━━ Entries supplied
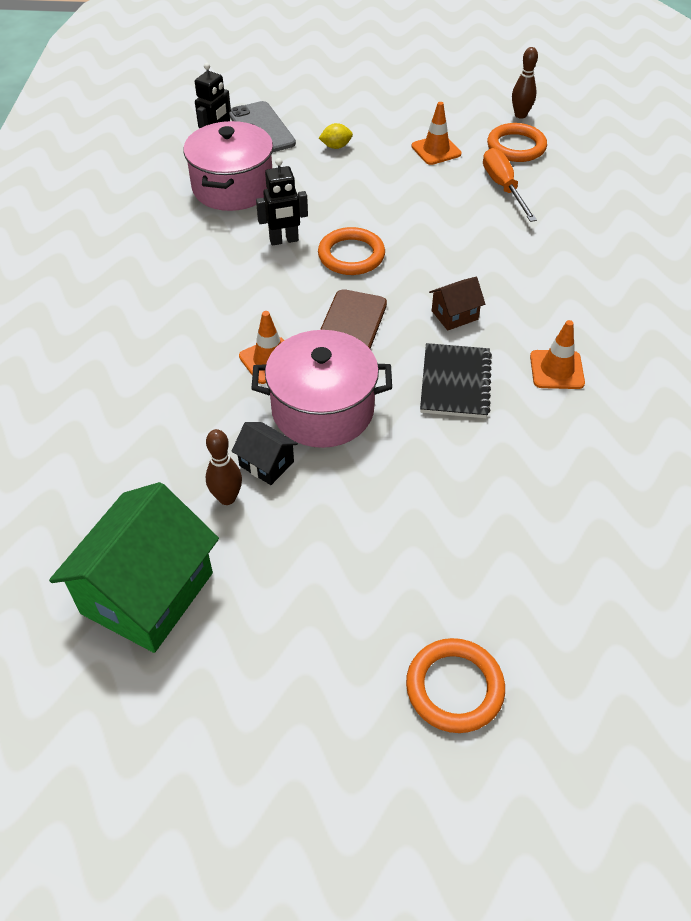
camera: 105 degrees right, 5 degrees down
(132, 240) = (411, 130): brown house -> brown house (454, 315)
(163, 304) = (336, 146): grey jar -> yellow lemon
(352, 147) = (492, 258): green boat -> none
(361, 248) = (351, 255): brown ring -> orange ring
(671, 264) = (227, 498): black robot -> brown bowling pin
━━━━
Task brief: Copy out exactly the lines from the one containing "(361, 248) = (351, 255): brown" through the last line above, keeping both end lines.

Problem solution:
(361, 248) = (351, 255): brown ring -> orange ring
(671, 264) = (227, 498): black robot -> brown bowling pin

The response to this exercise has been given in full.